◆ HOW TO COMPLETE THIS TASK: Within the records below, find each line with the word "yellow" and copy it out.

<<<<

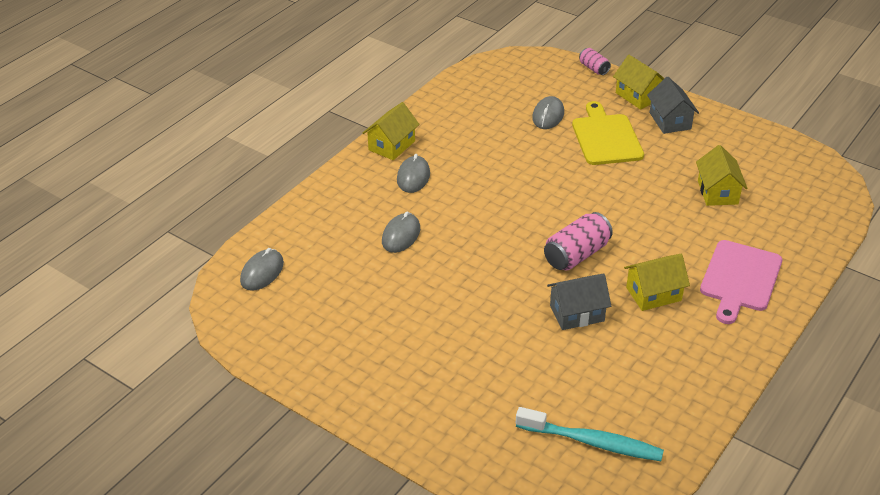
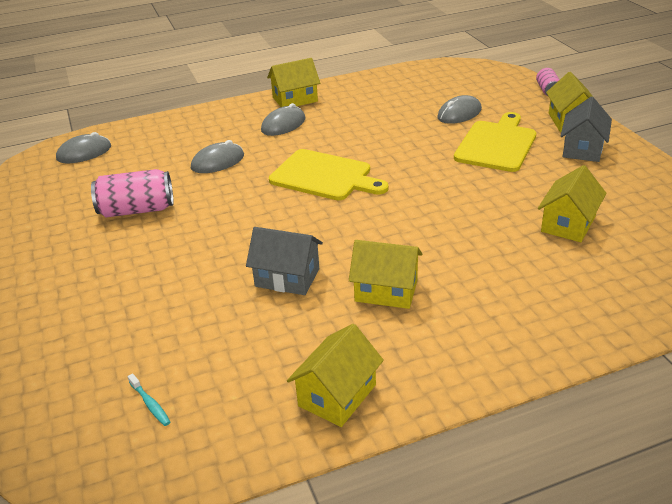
camera: 35 degrees right, 5 degrees down
(506, 216) = (324, 176): none -> yellow cutting board
(576, 255) = (350, 228): pink can -> pink can (137, 210)
(593, 442) = (150, 404): turquoise toothbrush -> turquoise toothbrush, size x0.40
(699, 379) = (337, 395): none -> yellow house
(740, 279) = (502, 314): pink cutting board -> none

>>>>

◆ RESULT:
(506, 216) = (324, 176): none -> yellow cutting board
(699, 379) = (337, 395): none -> yellow house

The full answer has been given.